## Extracted data
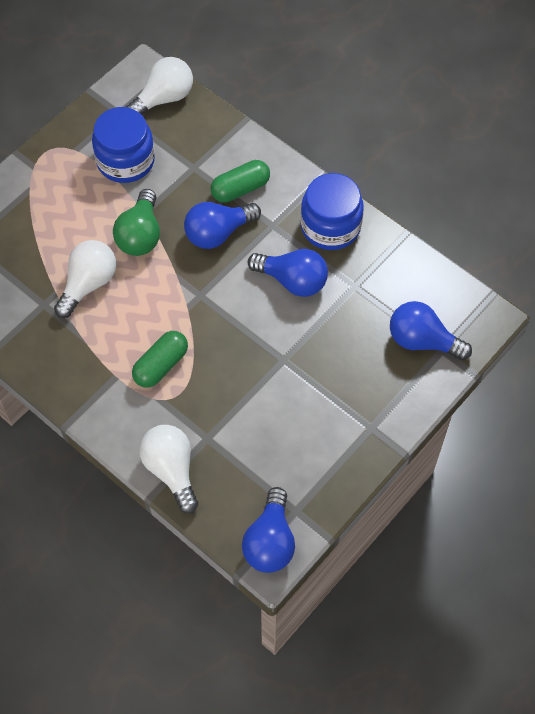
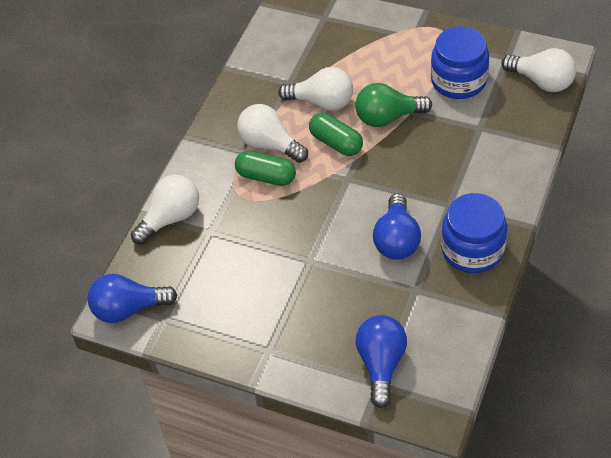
camera: 75 degrees right, 10 degrees down
(120, 349) = (270, 145): none -> white light bulb
(218, 233) = (419, 169): blue light bulb -> none
(240, 189) = (475, 168): green capsule -> green capsule (336, 143)

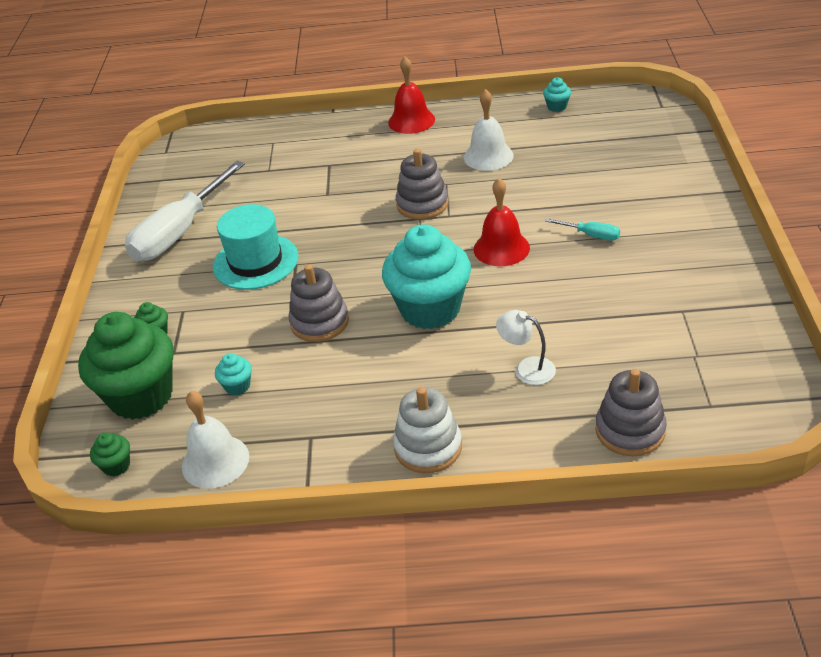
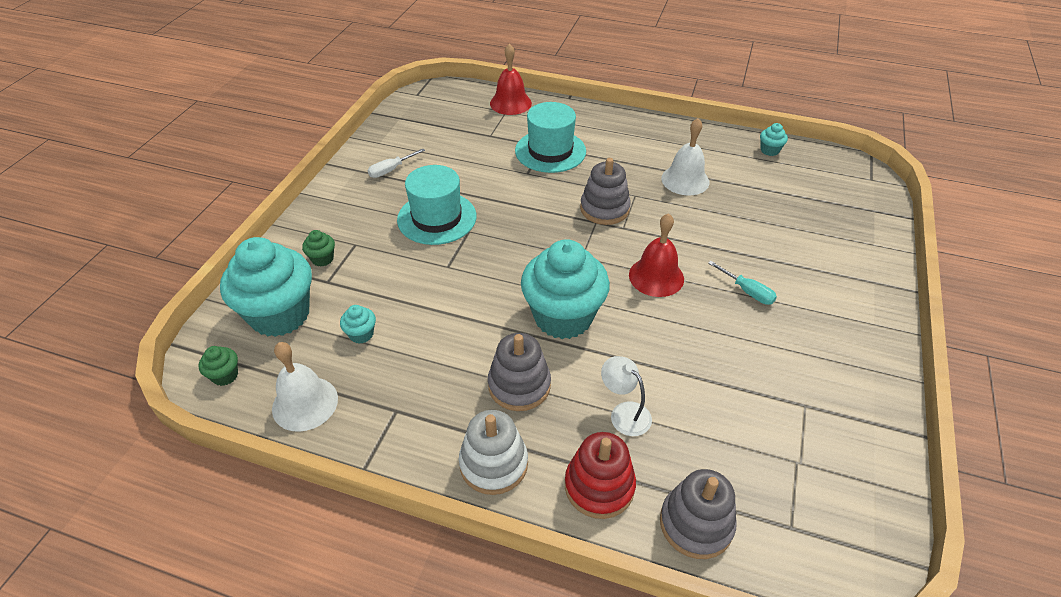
camera: 15 degrees right, 5 degrees up
(141, 396) = (280, 315): green cupcake -> turquoise cupcake
(180, 232) = (391, 170): white screwdriver -> white screwdriver, size x0.42
(319, 322) = (461, 295): grey stacking toy -> grey stacking toy (519, 385)
(340, 167) = (550, 151): none -> turquoise hat
(411, 121) = (632, 126): red bell -> red bell (510, 103)
(533, 432) = (599, 486): none -> red stacking toy

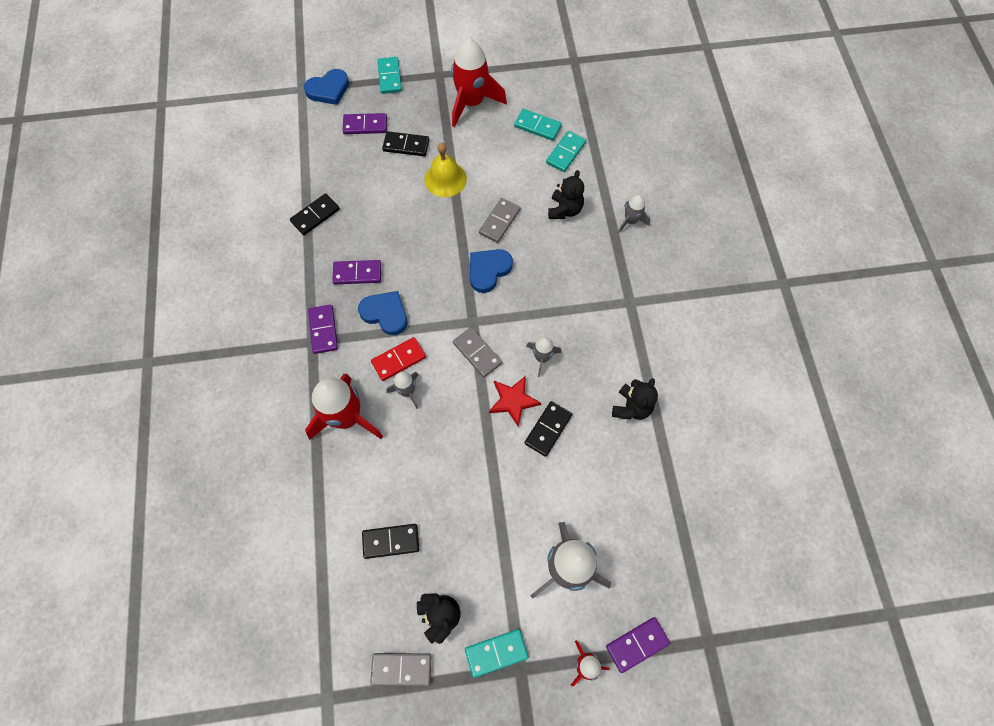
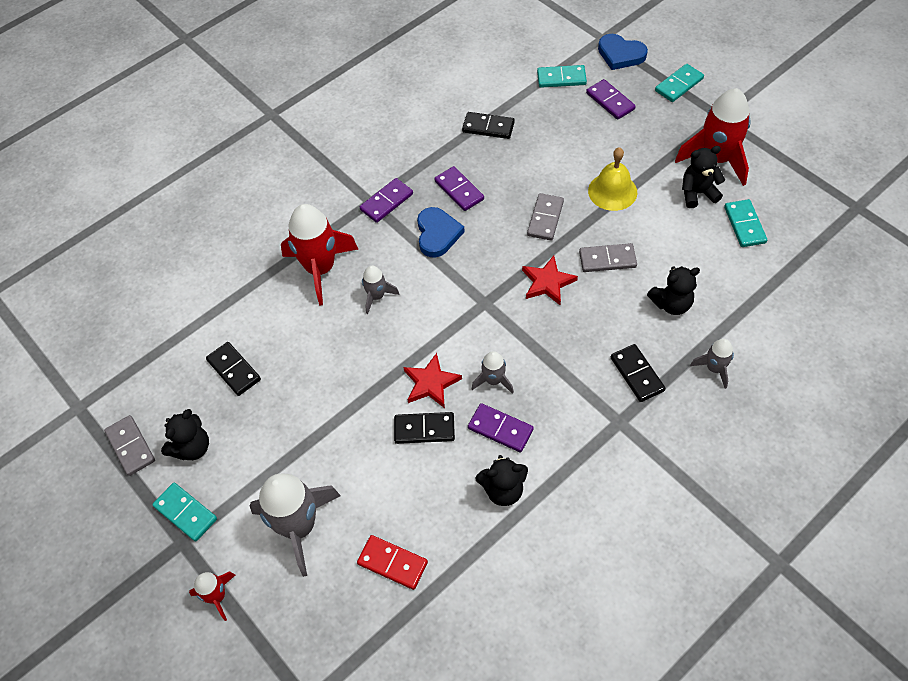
camera: 60 degrees right, 10 degrees down
(399, 360) = (402, 271): red domino -> red domino (392, 563)
(406, 145) = (619, 142): black domino -> black domino (637, 374)
(477, 353) = (456, 325): grey domino -> grey domino (545, 218)
(488, 270) = (547, 282): blue heart -> red star
(490, 133) = (697, 193): none -> black teddy bear
(566, 153) = (738, 266): turquoise domino -> turquoise domino (561, 78)
(637, 644) = (263, 633): purple domino -> purple domino (500, 429)

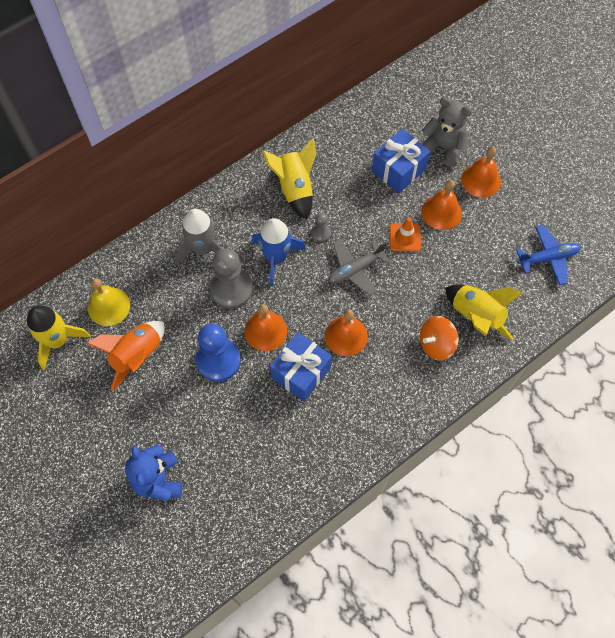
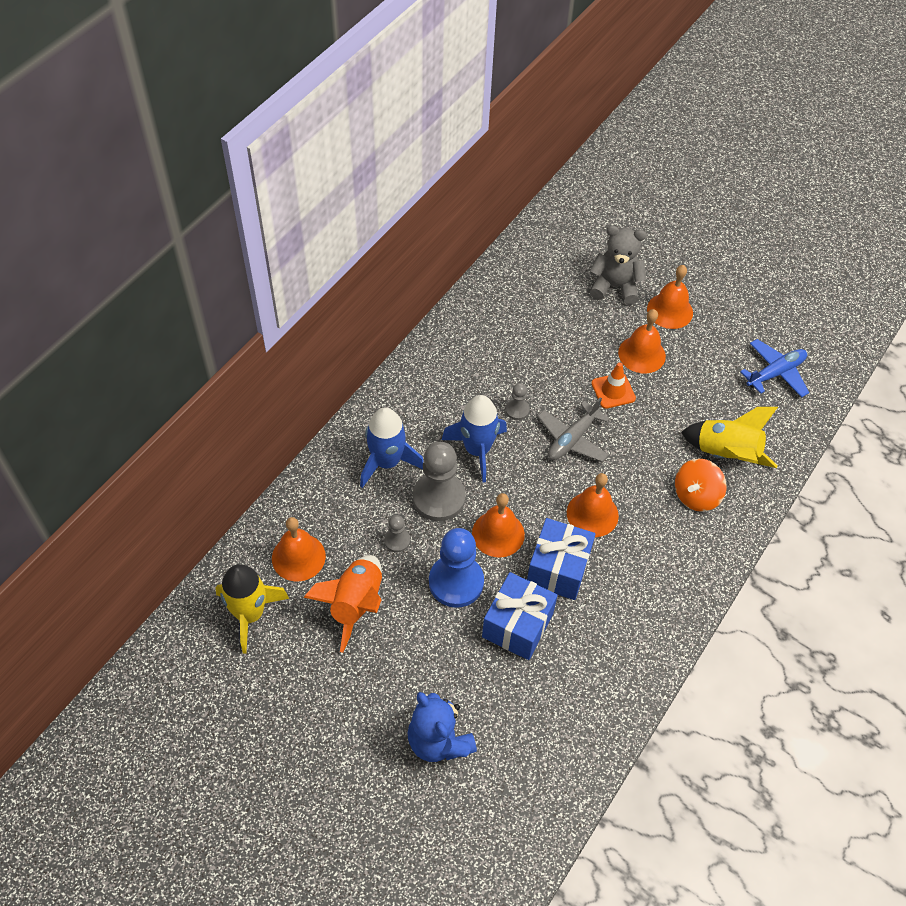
camera: 20 degrees left, 10 degrees down
(109, 306) = (298, 557): yellow bell -> orange bell
(186, 314) = (397, 541): none -> grey pawn
(203, 249) = (387, 462): grey rocket -> blue rocket
(295, 188) = (467, 369): yellow rocket -> none
(398, 170) = (576, 321): blue gift -> blue gift (517, 625)

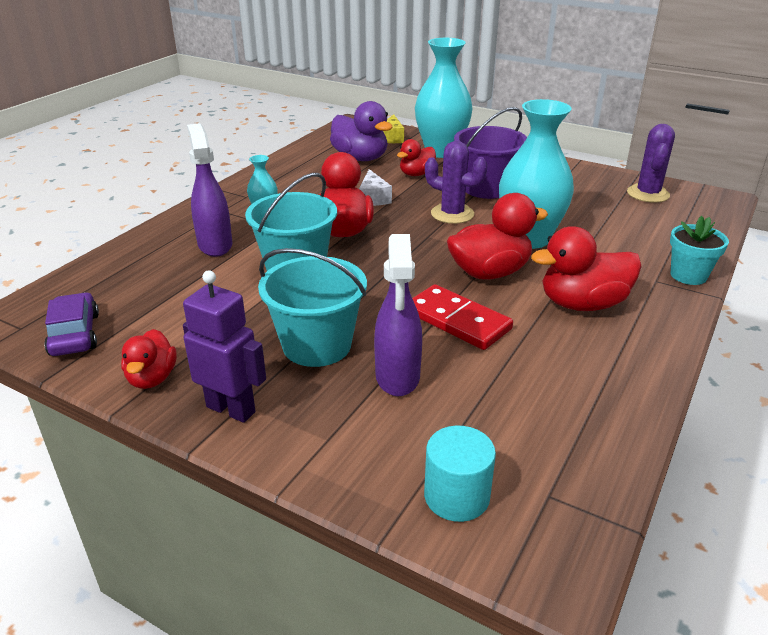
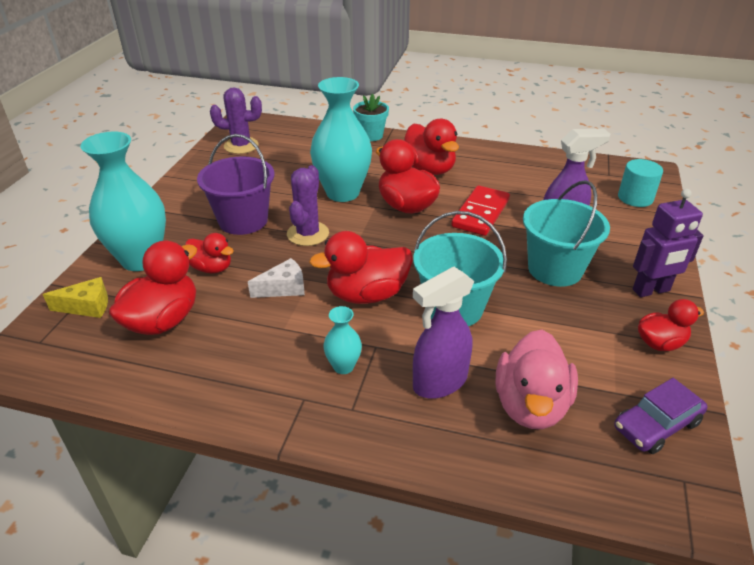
camera: 105 degrees left, 5 degrees up
(156, 279) = (530, 405): none -> pink duck
(231, 409) = (651, 290): purple robot -> purple robot turned 120 degrees counterclockwise
(360, 158) = (163, 320): purple duck -> red duck

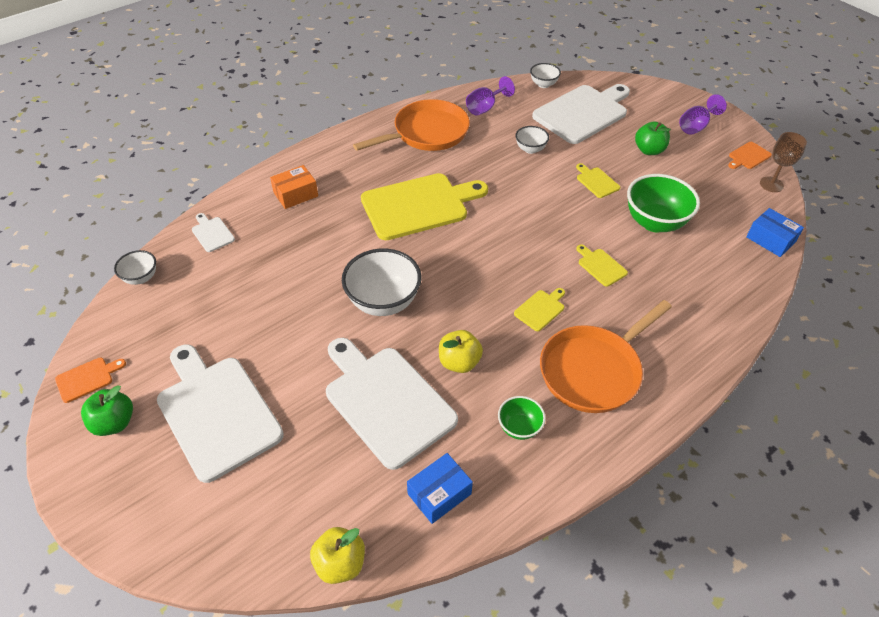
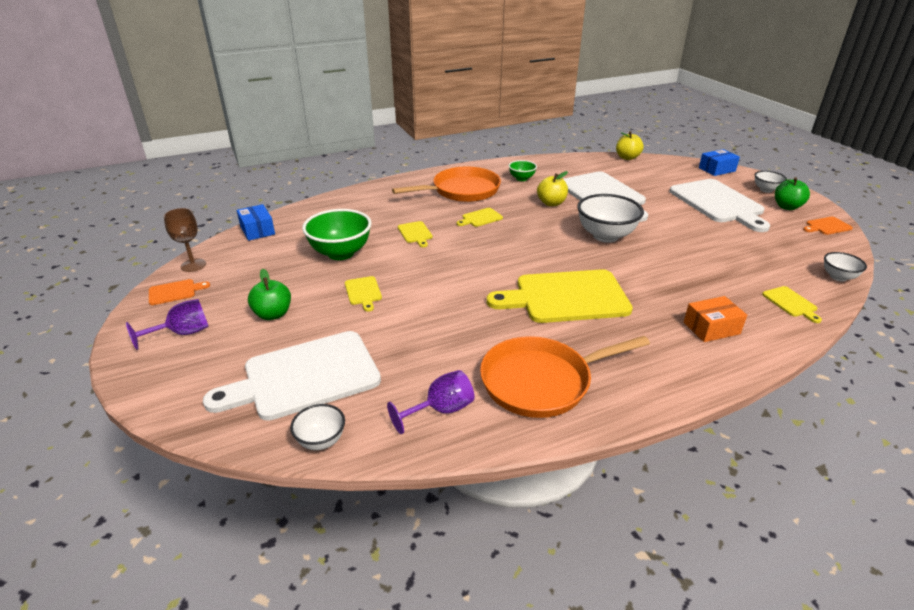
camera: 165 degrees left, 15 degrees down
(212, 233) = (791, 303): white cutting board -> yellow cutting board
(439, 494) = (574, 167): blue box -> blue box (716, 169)
(530, 149) = (412, 337): white bowl -> white bowl (766, 190)

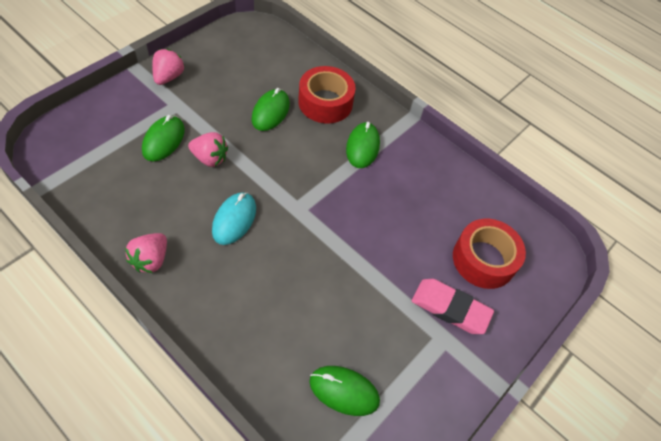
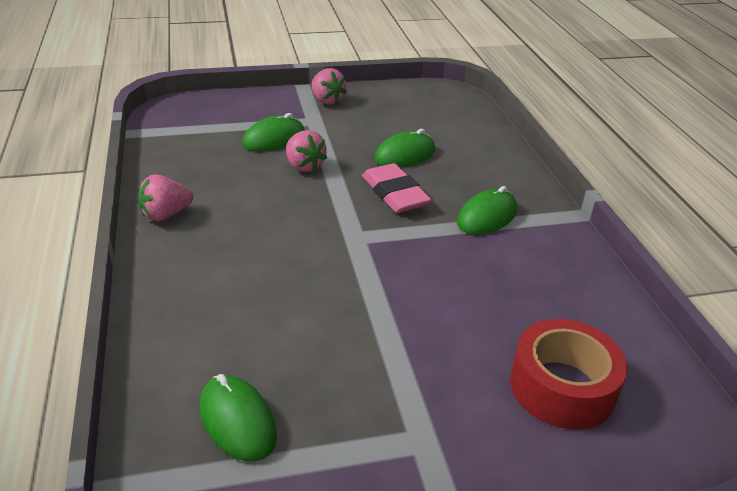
camera: 40 degrees right, 20 degrees down
(168, 77) = (327, 100): pink strawberry -> pink strawberry turned 90 degrees clockwise
(234, 220) = (278, 219): turquoise mouse -> none
(325, 102) = (476, 167): red tape -> none
(450, 308) = (462, 413): pink eraser -> pink eraser (395, 193)

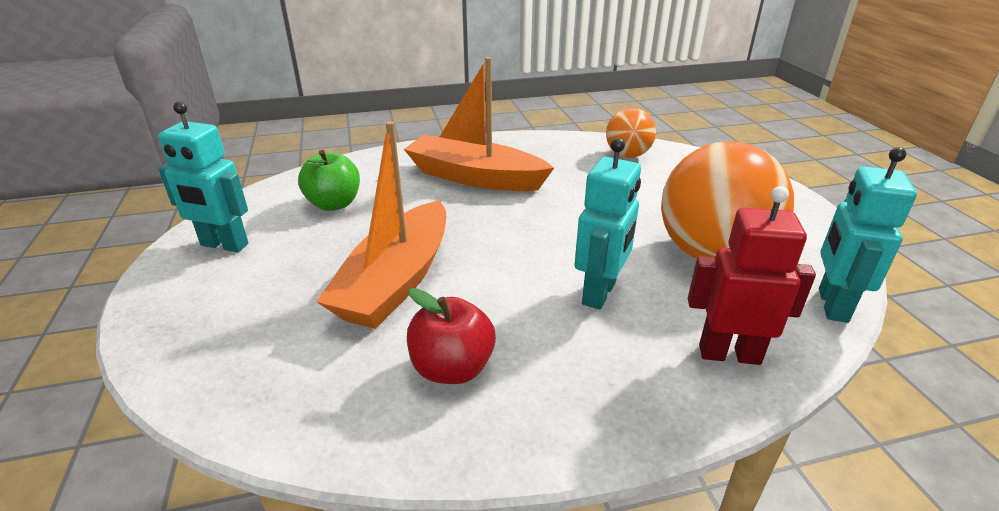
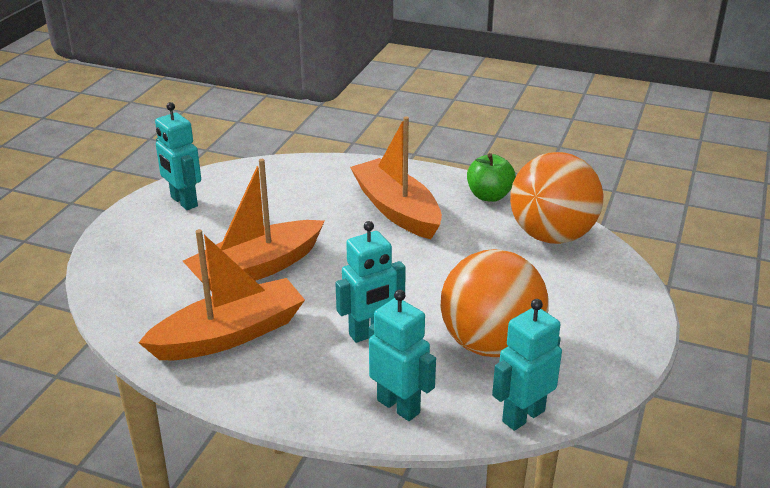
camera: 35 degrees right, 0 degrees up
(334, 204) = (275, 195): green apple -> green apple (489, 196)
(452, 368) = (230, 335): red apple -> orange boat
(627, 155) = (551, 236): orange ball -> orange ball, size x1.83
(729, 354) = (399, 406): red robot -> turquoise robot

## What the task asks
In the data above, how many lines include the word "pink"? Answer with the number only.

## Output for this exercise
3